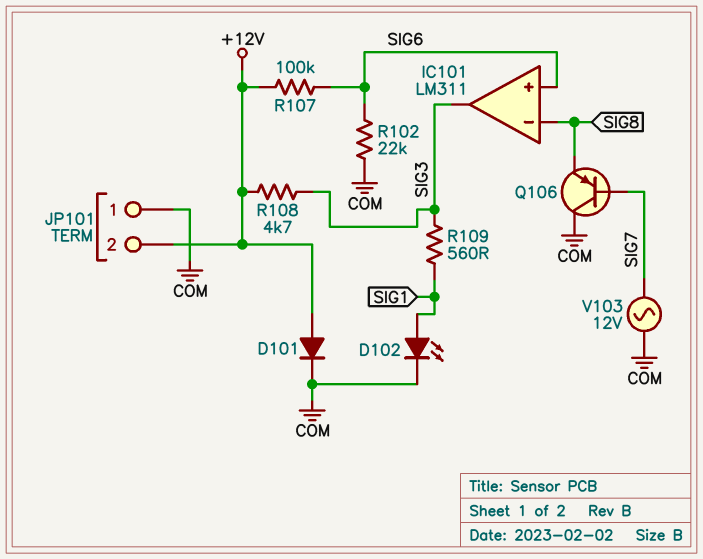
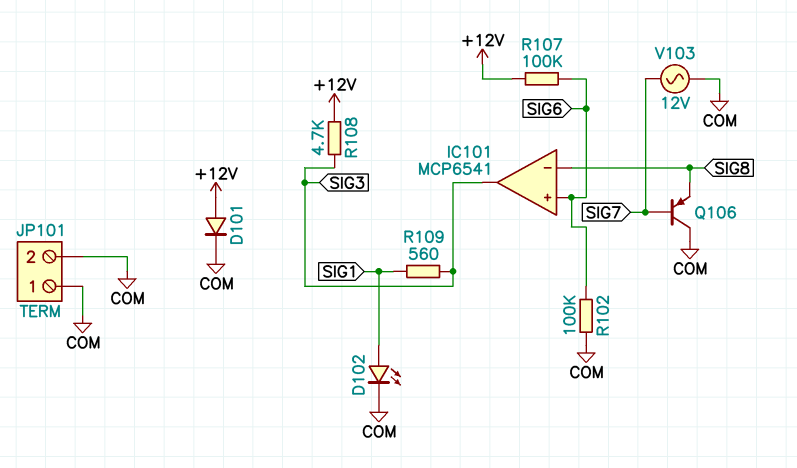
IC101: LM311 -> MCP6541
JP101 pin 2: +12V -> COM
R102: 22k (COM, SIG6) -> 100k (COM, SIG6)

·····

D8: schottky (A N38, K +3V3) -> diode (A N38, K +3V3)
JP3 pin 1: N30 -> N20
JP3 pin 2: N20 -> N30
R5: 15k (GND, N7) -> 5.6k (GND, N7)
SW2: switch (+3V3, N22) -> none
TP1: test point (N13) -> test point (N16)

·····

▶ _What is being asked_
Your answer should consist only of the lines above between the line holding "IC101: LM311 -> MCP6541" and the line holding "R102: 22k (COM, SIG6) -> 100k (COM, SIG6)", inclusive, each transcribed exactly.

▶ _Response area_
IC101: LM311 -> MCP6541
JP101 pin 2: +12V -> COM
R102: 22k (COM, SIG6) -> 100k (COM, SIG6)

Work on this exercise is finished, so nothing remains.